- _WHAT TO PRODUCE_
Make a word-for-word copy of the entries below from their first line through the line with "JP1 pin 1: NET15 -> GND", and add nothing.

Top of DATA FOR THIS TASK

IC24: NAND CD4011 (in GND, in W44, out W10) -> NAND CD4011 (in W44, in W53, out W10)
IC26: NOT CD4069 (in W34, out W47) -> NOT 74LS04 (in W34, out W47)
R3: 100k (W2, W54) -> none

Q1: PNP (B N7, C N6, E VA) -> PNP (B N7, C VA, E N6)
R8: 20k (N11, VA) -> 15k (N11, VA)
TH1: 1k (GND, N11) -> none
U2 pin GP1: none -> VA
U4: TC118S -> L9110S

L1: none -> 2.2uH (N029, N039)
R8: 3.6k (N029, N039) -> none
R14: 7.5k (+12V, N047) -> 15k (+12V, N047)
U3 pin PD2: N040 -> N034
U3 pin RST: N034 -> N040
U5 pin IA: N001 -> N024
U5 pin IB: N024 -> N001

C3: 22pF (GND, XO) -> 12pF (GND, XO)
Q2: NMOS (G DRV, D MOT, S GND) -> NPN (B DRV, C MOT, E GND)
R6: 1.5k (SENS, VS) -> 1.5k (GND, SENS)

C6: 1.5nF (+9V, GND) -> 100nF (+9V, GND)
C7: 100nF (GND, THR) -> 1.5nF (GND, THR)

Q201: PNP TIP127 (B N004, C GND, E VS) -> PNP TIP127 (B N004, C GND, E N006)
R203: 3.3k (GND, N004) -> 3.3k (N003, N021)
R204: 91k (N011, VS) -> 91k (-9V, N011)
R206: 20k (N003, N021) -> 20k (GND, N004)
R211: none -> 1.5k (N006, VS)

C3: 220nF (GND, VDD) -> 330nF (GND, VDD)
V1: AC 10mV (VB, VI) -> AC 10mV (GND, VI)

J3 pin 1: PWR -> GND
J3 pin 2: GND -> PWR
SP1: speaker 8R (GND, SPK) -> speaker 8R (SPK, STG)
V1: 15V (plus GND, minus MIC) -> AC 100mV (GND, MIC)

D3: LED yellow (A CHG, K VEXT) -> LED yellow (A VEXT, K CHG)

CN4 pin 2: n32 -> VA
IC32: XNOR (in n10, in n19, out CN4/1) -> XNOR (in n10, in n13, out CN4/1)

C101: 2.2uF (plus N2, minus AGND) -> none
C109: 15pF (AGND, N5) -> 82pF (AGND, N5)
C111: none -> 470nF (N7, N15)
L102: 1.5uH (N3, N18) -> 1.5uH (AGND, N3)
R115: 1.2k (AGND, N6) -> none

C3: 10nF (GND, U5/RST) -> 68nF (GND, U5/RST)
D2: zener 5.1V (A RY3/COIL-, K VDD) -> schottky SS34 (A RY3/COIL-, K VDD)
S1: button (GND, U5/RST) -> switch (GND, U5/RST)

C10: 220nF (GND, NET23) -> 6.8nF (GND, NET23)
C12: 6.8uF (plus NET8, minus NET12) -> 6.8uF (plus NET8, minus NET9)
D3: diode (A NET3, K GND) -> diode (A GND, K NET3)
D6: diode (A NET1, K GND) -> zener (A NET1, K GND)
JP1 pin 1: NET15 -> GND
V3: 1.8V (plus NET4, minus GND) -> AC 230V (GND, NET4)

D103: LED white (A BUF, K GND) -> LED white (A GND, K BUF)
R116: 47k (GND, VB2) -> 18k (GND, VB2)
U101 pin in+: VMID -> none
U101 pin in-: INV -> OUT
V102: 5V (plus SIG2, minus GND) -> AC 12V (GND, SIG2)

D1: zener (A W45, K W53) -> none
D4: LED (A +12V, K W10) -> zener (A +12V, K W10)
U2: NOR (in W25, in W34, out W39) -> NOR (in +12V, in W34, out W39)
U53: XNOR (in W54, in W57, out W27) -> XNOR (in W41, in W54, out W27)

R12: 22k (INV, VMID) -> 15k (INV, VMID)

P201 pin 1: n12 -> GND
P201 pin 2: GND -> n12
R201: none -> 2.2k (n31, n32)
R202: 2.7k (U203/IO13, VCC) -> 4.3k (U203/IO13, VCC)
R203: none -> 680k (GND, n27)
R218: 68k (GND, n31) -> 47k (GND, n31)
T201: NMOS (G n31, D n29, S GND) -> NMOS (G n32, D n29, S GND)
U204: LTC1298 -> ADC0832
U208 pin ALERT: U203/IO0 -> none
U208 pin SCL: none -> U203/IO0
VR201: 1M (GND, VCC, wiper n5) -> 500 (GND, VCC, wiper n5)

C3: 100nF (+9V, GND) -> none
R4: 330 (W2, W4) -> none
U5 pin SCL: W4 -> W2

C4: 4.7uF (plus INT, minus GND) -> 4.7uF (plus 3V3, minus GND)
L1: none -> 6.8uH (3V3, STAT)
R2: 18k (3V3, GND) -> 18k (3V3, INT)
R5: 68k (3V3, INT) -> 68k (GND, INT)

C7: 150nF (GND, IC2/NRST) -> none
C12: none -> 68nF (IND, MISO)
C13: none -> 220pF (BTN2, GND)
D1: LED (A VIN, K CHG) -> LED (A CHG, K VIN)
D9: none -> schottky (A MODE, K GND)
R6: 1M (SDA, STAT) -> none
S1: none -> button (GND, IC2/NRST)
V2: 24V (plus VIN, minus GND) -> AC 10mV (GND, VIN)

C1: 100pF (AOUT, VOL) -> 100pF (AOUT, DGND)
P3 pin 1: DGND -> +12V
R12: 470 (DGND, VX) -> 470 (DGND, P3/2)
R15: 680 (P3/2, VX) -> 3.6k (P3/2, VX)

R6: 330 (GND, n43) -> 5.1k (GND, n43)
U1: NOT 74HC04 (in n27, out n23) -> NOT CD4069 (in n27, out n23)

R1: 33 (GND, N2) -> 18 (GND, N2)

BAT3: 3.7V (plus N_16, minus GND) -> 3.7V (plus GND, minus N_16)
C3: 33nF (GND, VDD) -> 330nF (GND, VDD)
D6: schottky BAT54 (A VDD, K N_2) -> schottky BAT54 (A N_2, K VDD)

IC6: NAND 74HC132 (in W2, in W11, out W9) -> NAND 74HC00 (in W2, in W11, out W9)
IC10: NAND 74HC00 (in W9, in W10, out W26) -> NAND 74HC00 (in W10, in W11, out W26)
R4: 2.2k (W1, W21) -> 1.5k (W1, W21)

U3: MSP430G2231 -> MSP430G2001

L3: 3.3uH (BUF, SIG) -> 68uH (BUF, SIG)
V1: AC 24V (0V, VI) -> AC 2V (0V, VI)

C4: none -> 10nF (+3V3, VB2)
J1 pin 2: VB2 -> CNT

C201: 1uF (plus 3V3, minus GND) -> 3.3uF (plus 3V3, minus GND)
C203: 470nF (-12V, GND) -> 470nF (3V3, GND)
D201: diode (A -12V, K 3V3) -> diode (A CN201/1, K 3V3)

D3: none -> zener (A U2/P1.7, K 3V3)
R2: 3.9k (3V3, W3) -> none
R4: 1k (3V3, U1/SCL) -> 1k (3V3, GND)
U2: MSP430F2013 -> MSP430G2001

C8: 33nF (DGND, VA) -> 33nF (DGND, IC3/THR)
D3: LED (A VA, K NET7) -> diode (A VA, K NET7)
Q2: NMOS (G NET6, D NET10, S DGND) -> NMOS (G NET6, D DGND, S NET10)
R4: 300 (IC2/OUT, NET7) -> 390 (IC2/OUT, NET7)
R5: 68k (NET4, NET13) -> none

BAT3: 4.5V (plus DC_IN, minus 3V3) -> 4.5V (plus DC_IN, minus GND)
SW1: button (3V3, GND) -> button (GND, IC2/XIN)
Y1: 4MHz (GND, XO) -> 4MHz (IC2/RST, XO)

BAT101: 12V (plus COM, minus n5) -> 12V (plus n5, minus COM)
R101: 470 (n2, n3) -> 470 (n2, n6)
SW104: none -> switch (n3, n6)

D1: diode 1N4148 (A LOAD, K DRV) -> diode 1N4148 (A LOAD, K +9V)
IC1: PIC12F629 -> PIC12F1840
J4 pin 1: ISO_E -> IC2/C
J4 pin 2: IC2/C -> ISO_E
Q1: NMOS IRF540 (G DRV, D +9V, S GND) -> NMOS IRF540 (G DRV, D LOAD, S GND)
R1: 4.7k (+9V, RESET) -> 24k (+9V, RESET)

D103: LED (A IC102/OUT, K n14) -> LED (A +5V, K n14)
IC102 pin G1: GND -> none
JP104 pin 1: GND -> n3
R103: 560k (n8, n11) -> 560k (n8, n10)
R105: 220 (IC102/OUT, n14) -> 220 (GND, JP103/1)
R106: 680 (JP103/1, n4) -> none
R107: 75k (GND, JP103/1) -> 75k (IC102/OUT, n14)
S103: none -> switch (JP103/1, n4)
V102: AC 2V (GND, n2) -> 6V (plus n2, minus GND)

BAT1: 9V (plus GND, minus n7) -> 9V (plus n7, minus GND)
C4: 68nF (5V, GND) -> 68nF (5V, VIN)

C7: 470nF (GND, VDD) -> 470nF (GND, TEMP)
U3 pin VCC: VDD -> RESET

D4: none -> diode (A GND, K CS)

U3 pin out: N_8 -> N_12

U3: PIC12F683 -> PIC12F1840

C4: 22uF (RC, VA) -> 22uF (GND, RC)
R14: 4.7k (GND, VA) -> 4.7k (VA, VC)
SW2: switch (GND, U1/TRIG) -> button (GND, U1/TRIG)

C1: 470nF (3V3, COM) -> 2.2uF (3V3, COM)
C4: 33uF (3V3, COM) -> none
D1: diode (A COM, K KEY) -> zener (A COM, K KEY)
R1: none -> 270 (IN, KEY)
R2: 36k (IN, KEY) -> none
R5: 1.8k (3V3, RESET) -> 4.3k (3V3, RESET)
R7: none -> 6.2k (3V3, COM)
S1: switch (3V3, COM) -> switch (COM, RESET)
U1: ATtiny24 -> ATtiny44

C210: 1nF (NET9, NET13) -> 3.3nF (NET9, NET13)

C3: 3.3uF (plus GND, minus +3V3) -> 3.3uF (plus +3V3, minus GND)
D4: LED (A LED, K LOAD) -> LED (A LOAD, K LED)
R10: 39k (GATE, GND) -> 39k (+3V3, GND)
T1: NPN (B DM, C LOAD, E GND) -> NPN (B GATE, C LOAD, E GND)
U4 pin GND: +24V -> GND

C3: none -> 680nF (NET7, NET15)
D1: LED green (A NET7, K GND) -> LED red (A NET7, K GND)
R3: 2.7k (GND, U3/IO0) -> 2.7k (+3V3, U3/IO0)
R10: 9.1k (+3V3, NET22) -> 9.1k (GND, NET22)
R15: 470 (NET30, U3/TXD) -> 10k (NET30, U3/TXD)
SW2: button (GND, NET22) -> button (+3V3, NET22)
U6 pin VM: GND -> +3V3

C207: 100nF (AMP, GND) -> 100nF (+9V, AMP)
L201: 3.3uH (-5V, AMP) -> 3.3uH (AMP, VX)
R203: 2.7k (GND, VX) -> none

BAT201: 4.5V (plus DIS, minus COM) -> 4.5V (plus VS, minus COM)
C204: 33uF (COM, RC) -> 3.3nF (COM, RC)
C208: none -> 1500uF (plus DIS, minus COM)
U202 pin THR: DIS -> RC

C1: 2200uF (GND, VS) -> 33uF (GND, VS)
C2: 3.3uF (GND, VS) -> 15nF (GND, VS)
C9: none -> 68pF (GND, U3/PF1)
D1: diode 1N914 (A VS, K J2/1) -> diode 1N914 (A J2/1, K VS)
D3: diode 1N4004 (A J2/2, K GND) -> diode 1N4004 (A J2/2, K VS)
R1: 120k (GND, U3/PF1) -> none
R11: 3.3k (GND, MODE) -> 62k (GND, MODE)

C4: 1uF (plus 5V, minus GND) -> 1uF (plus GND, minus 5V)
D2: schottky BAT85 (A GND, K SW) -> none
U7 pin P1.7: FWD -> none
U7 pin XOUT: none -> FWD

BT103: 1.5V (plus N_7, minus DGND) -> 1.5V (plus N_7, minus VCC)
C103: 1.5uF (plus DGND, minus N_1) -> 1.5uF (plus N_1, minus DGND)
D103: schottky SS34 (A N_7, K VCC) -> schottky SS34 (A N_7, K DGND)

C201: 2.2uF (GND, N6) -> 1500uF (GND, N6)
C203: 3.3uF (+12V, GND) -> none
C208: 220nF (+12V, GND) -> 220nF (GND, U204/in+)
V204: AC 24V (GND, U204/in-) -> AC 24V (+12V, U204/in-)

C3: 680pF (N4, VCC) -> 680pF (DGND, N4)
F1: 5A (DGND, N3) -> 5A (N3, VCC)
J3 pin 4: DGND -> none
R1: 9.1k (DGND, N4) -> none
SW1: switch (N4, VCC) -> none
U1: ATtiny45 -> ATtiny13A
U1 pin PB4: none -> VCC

Bottom of DATA FOR THIS TASK

- _ANSWER TO THIS EXERCISE_
IC24: NAND CD4011 (in GND, in W44, out W10) -> NAND CD4011 (in W44, in W53, out W10)
IC26: NOT CD4069 (in W34, out W47) -> NOT 74LS04 (in W34, out W47)
R3: 100k (W2, W54) -> none

Q1: PNP (B N7, C N6, E VA) -> PNP (B N7, C VA, E N6)
R8: 20k (N11, VA) -> 15k (N11, VA)
TH1: 1k (GND, N11) -> none
U2 pin GP1: none -> VA
U4: TC118S -> L9110S

L1: none -> 2.2uH (N029, N039)
R8: 3.6k (N029, N039) -> none
R14: 7.5k (+12V, N047) -> 15k (+12V, N047)
U3 pin PD2: N040 -> N034
U3 pin RST: N034 -> N040
U5 pin IA: N001 -> N024
U5 pin IB: N024 -> N001

C3: 22pF (GND, XO) -> 12pF (GND, XO)
Q2: NMOS (G DRV, D MOT, S GND) -> NPN (B DRV, C MOT, E GND)
R6: 1.5k (SENS, VS) -> 1.5k (GND, SENS)

C6: 1.5nF (+9V, GND) -> 100nF (+9V, GND)
C7: 100nF (GND, THR) -> 1.5nF (GND, THR)

Q201: PNP TIP127 (B N004, C GND, E VS) -> PNP TIP127 (B N004, C GND, E N006)
R203: 3.3k (GND, N004) -> 3.3k (N003, N021)
R204: 91k (N011, VS) -> 91k (-9V, N011)
R206: 20k (N003, N021) -> 20k (GND, N004)
R211: none -> 1.5k (N006, VS)

C3: 220nF (GND, VDD) -> 330nF (GND, VDD)
V1: AC 10mV (VB, VI) -> AC 10mV (GND, VI)

J3 pin 1: PWR -> GND
J3 pin 2: GND -> PWR
SP1: speaker 8R (GND, SPK) -> speaker 8R (SPK, STG)
V1: 15V (plus GND, minus MIC) -> AC 100mV (GND, MIC)

D3: LED yellow (A CHG, K VEXT) -> LED yellow (A VEXT, K CHG)

CN4 pin 2: n32 -> VA
IC32: XNOR (in n10, in n19, out CN4/1) -> XNOR (in n10, in n13, out CN4/1)

C101: 2.2uF (plus N2, minus AGND) -> none
C109: 15pF (AGND, N5) -> 82pF (AGND, N5)
C111: none -> 470nF (N7, N15)
L102: 1.5uH (N3, N18) -> 1.5uH (AGND, N3)
R115: 1.2k (AGND, N6) -> none

C3: 10nF (GND, U5/RST) -> 68nF (GND, U5/RST)
D2: zener 5.1V (A RY3/COIL-, K VDD) -> schottky SS34 (A RY3/COIL-, K VDD)
S1: button (GND, U5/RST) -> switch (GND, U5/RST)

C10: 220nF (GND, NET23) -> 6.8nF (GND, NET23)
C12: 6.8uF (plus NET8, minus NET12) -> 6.8uF (plus NET8, minus NET9)
D3: diode (A NET3, K GND) -> diode (A GND, K NET3)
D6: diode (A NET1, K GND) -> zener (A NET1, K GND)
JP1 pin 1: NET15 -> GND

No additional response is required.